• _Given records_:

________________________

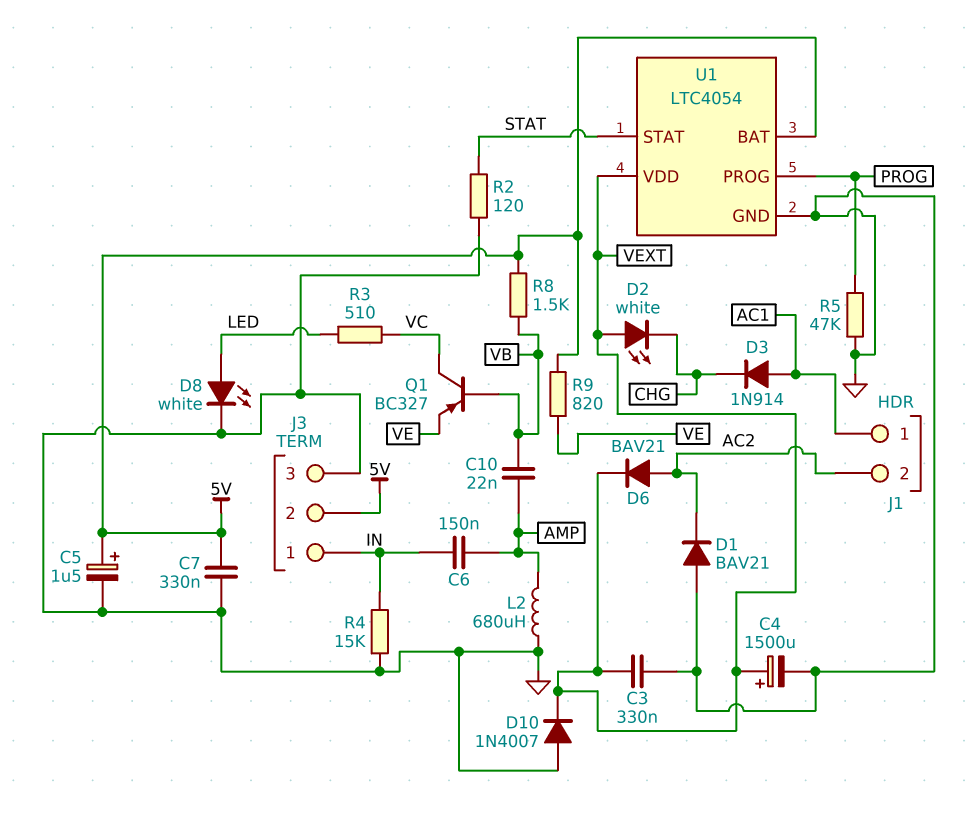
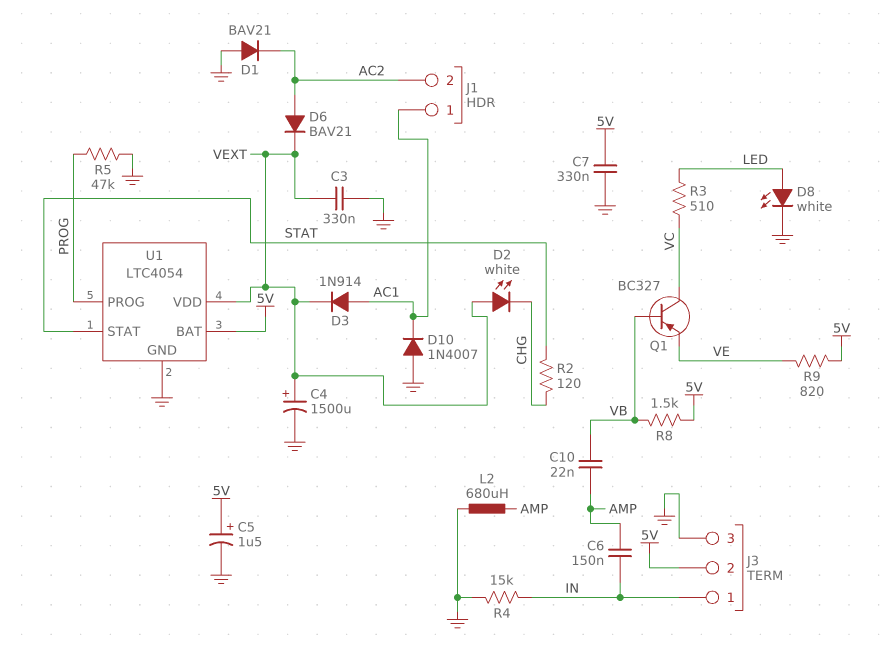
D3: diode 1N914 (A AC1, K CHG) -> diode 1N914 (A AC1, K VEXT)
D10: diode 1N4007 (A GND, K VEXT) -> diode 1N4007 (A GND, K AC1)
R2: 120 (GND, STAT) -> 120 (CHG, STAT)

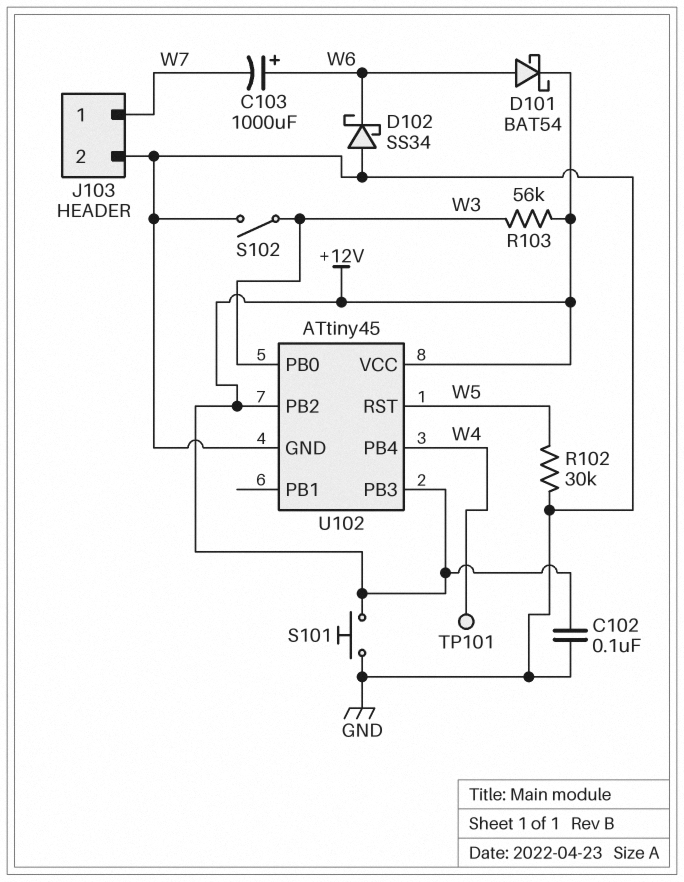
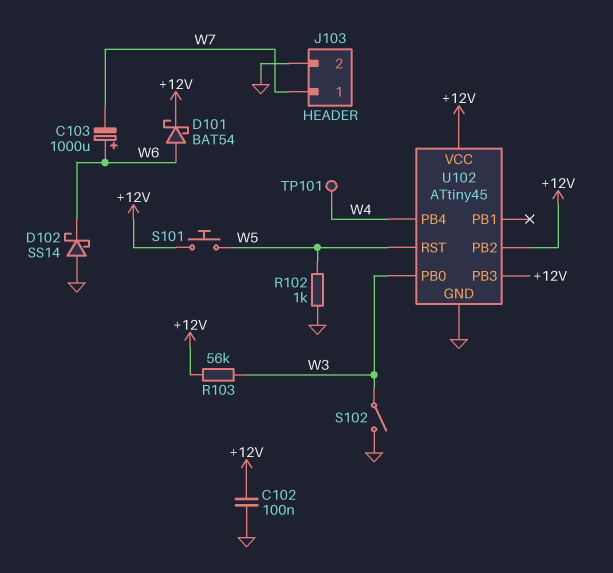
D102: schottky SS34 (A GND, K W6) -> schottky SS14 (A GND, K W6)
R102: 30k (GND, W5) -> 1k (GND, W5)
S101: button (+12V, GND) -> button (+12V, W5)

________________________

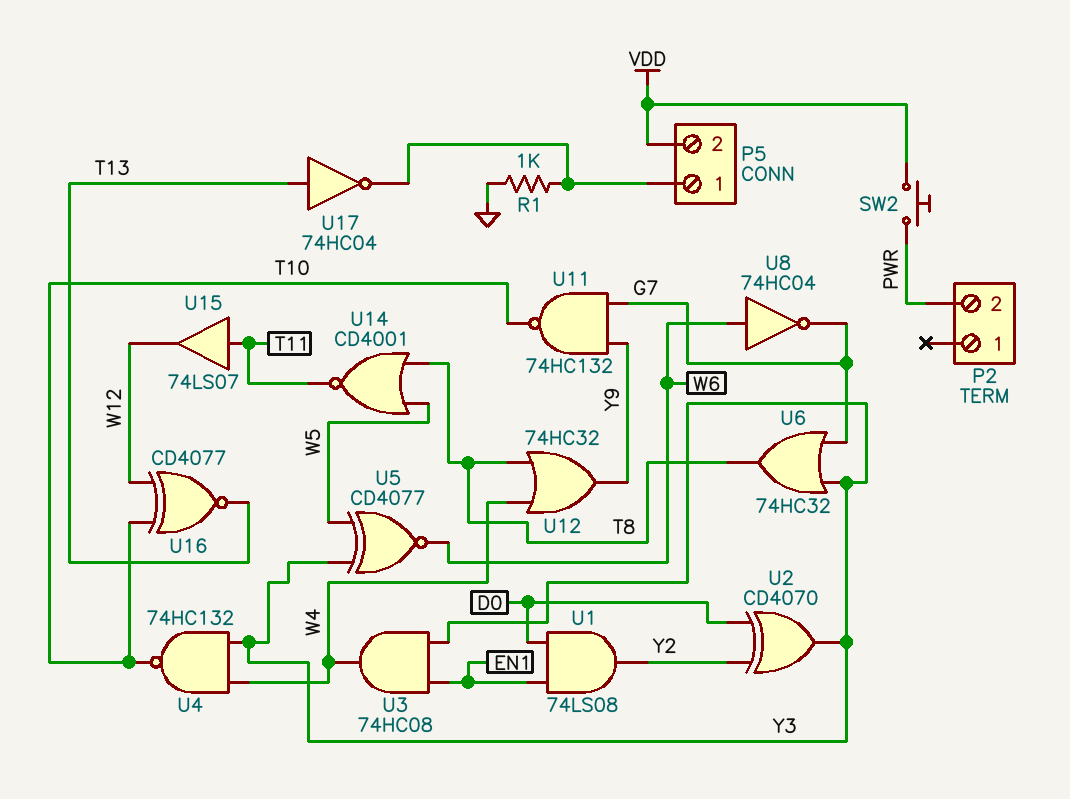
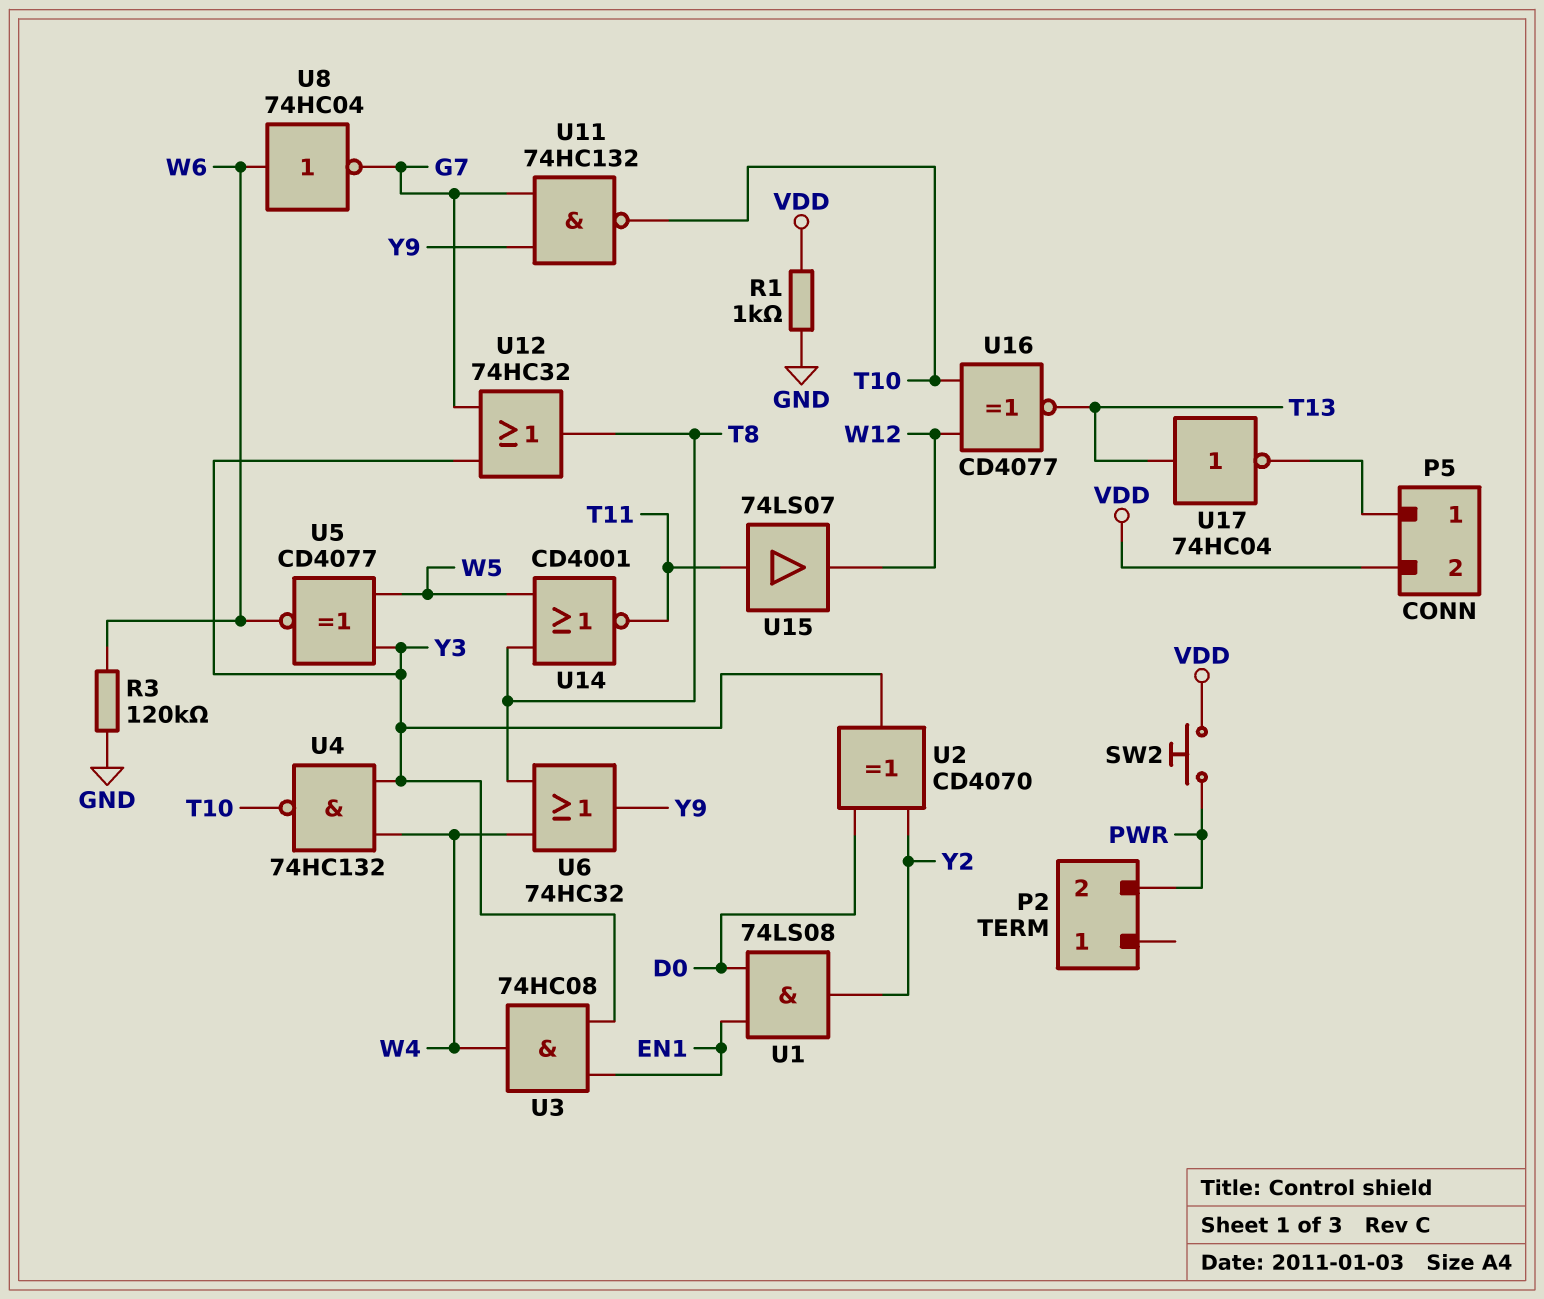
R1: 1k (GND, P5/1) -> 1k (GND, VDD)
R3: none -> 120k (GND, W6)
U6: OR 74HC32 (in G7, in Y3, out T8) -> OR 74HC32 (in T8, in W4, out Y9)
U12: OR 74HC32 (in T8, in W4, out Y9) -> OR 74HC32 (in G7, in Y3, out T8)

________________________

• _What is needed_: All that is wanted is the lines above between the one containing "D3: diode 1N914" and the one containing "S101: button (+12V, GND) -> button (+12V, W5)", inclusive, restated word for word, with pictures omitted.

• _Answer for the task_:
D3: diode 1N914 (A AC1, K CHG) -> diode 1N914 (A AC1, K VEXT)
D10: diode 1N4007 (A GND, K VEXT) -> diode 1N4007 (A GND, K AC1)
R2: 120 (GND, STAT) -> 120 (CHG, STAT)

D102: schottky SS34 (A GND, K W6) -> schottky SS14 (A GND, K W6)
R102: 30k (GND, W5) -> 1k (GND, W5)
S101: button (+12V, GND) -> button (+12V, W5)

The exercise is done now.